Take the data below and extract the lines from the one with "BUTTON2 pin SIG: D8 -> D4" to the one with "STEPPER2 pin IN3: D5 -> TX", inclusive, exactly as written.

Segment Start: Data provided

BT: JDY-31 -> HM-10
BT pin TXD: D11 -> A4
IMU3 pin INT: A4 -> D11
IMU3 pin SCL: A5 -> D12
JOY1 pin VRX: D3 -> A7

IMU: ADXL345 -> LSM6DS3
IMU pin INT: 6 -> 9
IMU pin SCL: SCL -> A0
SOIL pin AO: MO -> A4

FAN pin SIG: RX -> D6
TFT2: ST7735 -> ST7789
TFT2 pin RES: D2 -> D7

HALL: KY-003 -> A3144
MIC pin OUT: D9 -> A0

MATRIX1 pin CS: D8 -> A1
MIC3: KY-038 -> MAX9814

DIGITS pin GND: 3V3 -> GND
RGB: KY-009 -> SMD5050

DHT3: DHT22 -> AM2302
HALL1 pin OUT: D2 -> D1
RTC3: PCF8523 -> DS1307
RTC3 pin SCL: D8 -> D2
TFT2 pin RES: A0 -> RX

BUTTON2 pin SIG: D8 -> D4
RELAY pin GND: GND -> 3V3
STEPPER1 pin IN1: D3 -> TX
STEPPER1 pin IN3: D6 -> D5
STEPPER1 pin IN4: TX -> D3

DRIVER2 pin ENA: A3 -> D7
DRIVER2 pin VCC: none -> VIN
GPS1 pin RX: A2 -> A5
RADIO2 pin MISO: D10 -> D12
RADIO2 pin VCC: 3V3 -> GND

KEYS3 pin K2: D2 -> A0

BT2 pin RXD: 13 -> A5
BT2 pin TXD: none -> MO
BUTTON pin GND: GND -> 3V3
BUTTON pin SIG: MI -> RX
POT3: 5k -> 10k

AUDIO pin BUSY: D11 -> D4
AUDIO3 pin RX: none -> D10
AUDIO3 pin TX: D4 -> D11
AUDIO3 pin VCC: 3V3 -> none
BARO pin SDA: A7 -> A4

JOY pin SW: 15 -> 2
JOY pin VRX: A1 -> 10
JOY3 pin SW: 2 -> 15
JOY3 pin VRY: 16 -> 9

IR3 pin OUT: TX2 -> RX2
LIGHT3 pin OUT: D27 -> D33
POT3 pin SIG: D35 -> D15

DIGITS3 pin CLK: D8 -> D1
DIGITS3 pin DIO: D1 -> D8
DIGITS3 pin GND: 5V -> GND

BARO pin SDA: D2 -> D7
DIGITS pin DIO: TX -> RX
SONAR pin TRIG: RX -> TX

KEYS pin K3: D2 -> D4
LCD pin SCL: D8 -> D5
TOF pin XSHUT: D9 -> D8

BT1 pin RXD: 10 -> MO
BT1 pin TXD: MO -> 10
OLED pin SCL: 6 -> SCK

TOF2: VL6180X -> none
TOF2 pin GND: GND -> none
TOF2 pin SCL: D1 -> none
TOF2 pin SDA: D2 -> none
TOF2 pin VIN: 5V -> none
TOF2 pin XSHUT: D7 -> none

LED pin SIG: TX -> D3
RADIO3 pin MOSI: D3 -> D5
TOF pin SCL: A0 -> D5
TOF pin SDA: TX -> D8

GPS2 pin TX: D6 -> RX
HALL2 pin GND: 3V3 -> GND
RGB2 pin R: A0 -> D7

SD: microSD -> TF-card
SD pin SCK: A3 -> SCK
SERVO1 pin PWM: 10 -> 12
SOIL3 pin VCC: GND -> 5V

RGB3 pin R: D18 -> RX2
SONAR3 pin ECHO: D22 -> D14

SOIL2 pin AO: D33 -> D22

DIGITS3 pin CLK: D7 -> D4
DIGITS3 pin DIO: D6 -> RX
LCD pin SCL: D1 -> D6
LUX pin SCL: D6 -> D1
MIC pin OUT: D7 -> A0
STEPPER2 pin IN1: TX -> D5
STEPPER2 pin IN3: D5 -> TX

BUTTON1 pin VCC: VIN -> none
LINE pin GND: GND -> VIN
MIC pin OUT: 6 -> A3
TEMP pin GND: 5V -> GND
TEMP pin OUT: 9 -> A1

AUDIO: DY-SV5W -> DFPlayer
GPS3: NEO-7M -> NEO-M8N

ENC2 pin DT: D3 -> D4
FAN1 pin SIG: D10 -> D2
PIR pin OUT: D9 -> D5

Segment End: Data provided

- Output of the exercise
BUTTON2 pin SIG: D8 -> D4
RELAY pin GND: GND -> 3V3
STEPPER1 pin IN1: D3 -> TX
STEPPER1 pin IN3: D6 -> D5
STEPPER1 pin IN4: TX -> D3

DRIVER2 pin ENA: A3 -> D7
DRIVER2 pin VCC: none -> VIN
GPS1 pin RX: A2 -> A5
RADIO2 pin MISO: D10 -> D12
RADIO2 pin VCC: 3V3 -> GND

KEYS3 pin K2: D2 -> A0

BT2 pin RXD: 13 -> A5
BT2 pin TXD: none -> MO
BUTTON pin GND: GND -> 3V3
BUTTON pin SIG: MI -> RX
POT3: 5k -> 10k

AUDIO pin BUSY: D11 -> D4
AUDIO3 pin RX: none -> D10
AUDIO3 pin TX: D4 -> D11
AUDIO3 pin VCC: 3V3 -> none
BARO pin SDA: A7 -> A4

JOY pin SW: 15 -> 2
JOY pin VRX: A1 -> 10
JOY3 pin SW: 2 -> 15
JOY3 pin VRY: 16 -> 9

IR3 pin OUT: TX2 -> RX2
LIGHT3 pin OUT: D27 -> D33
POT3 pin SIG: D35 -> D15

DIGITS3 pin CLK: D8 -> D1
DIGITS3 pin DIO: D1 -> D8
DIGITS3 pin GND: 5V -> GND

BARO pin SDA: D2 -> D7
DIGITS pin DIO: TX -> RX
SONAR pin TRIG: RX -> TX

KEYS pin K3: D2 -> D4
LCD pin SCL: D8 -> D5
TOF pin XSHUT: D9 -> D8

BT1 pin RXD: 10 -> MO
BT1 pin TXD: MO -> 10
OLED pin SCL: 6 -> SCK

TOF2: VL6180X -> none
TOF2 pin GND: GND -> none
TOF2 pin SCL: D1 -> none
TOF2 pin SDA: D2 -> none
TOF2 pin VIN: 5V -> none
TOF2 pin XSHUT: D7 -> none

LED pin SIG: TX -> D3
RADIO3 pin MOSI: D3 -> D5
TOF pin SCL: A0 -> D5
TOF pin SDA: TX -> D8

GPS2 pin TX: D6 -> RX
HALL2 pin GND: 3V3 -> GND
RGB2 pin R: A0 -> D7

SD: microSD -> TF-card
SD pin SCK: A3 -> SCK
SERVO1 pin PWM: 10 -> 12
SOIL3 pin VCC: GND -> 5V

RGB3 pin R: D18 -> RX2
SONAR3 pin ECHO: D22 -> D14

SOIL2 pin AO: D33 -> D22

DIGITS3 pin CLK: D7 -> D4
DIGITS3 pin DIO: D6 -> RX
LCD pin SCL: D1 -> D6
LUX pin SCL: D6 -> D1
MIC pin OUT: D7 -> A0
STEPPER2 pin IN1: TX -> D5
STEPPER2 pin IN3: D5 -> TX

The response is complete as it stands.